● ASSIGNMENT
What is needed is an exact repeat of the lines from the one holding "red rolling pin: 0 -> 4" through the final line of the data, with no pictures.

● PROVIDED ENTRIES
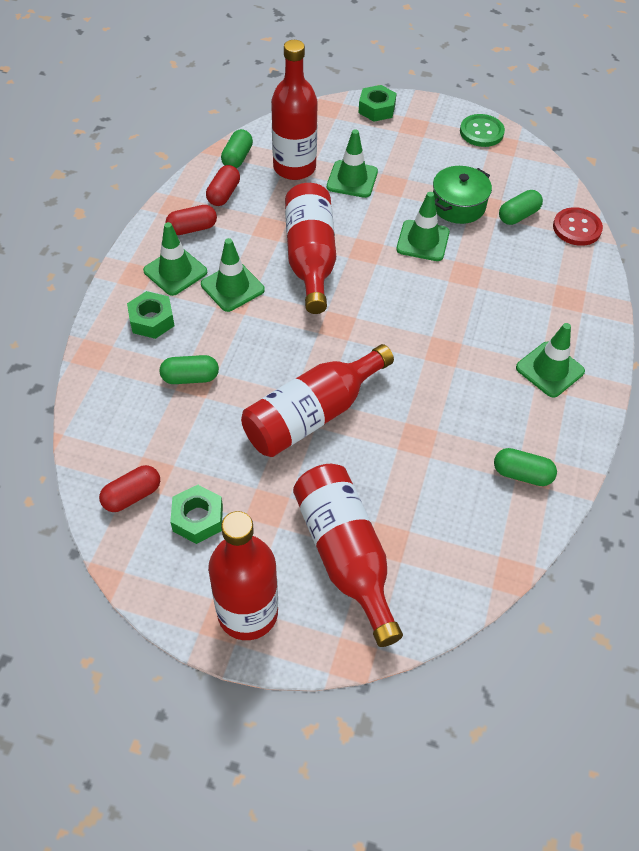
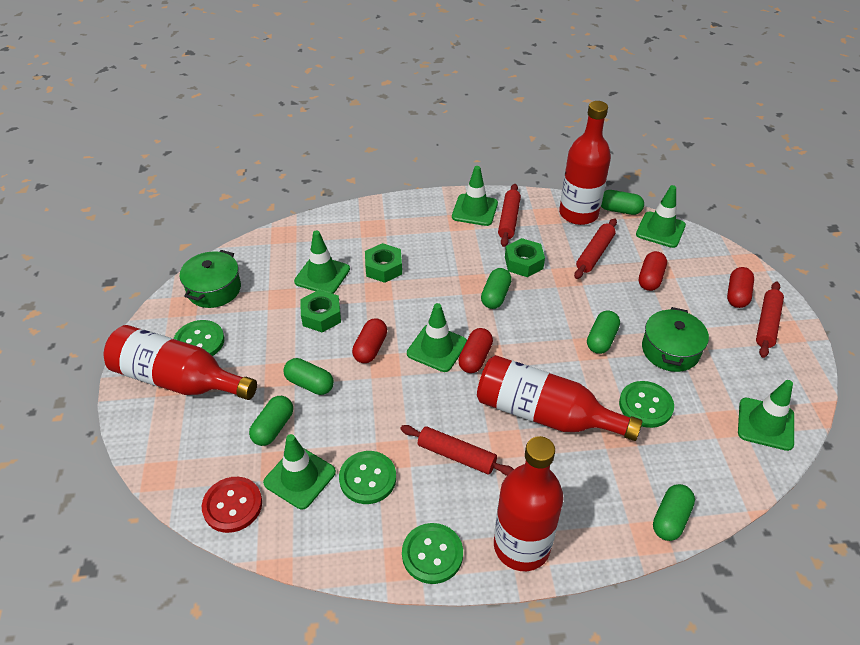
green button: 1 -> 4
green capsule: 4 -> 6
green pot: 1 -> 2
green traffic cone: 5 -> 6
red bottle: 5 -> 4
red capsule: 3 -> 4
red rolling pin: 0 -> 4

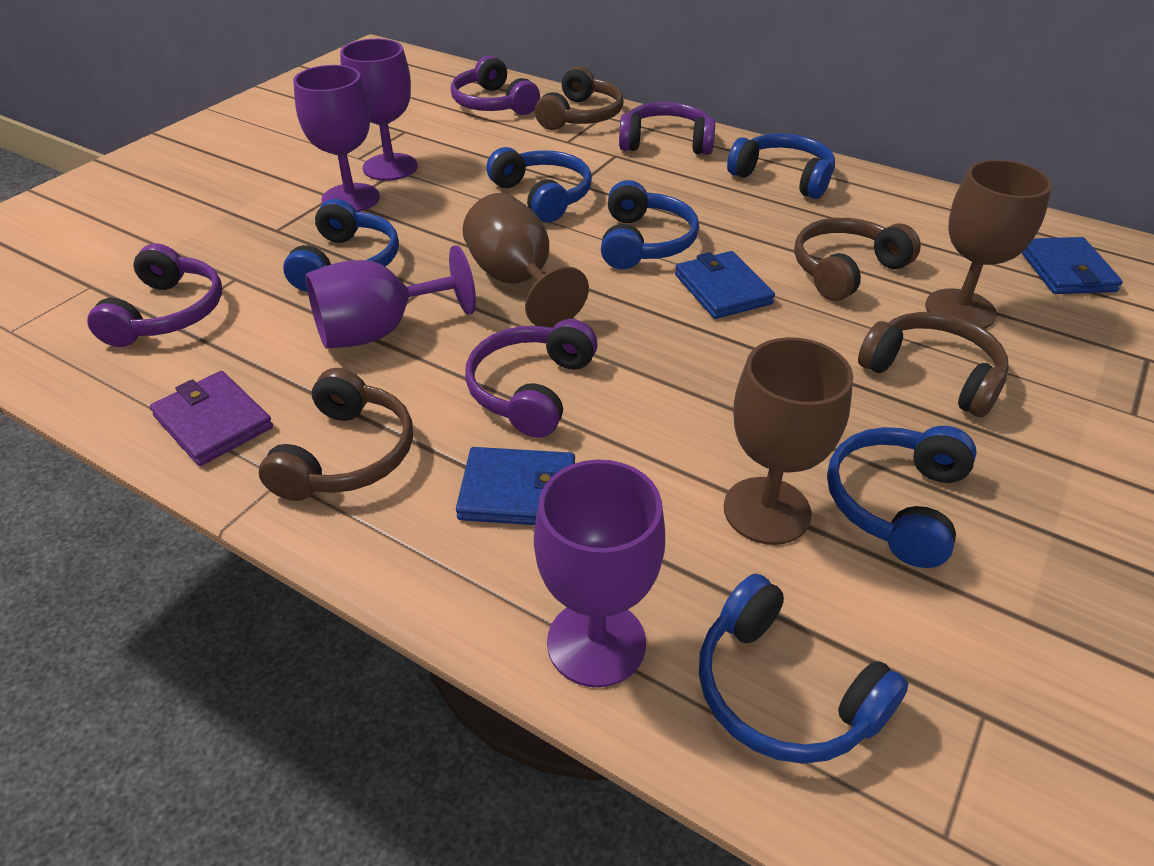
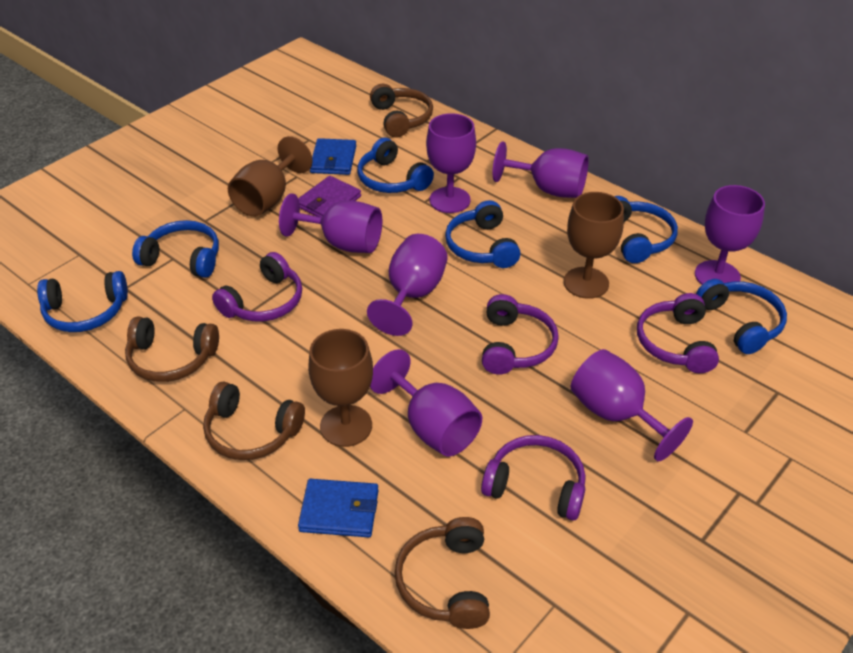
blue wallet: 3 -> 2
purple goblet: 4 -> 7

● RESULT OF THIS TASK
red rolling pin: 0 -> 4

blue wallet: 3 -> 2
purple goblet: 4 -> 7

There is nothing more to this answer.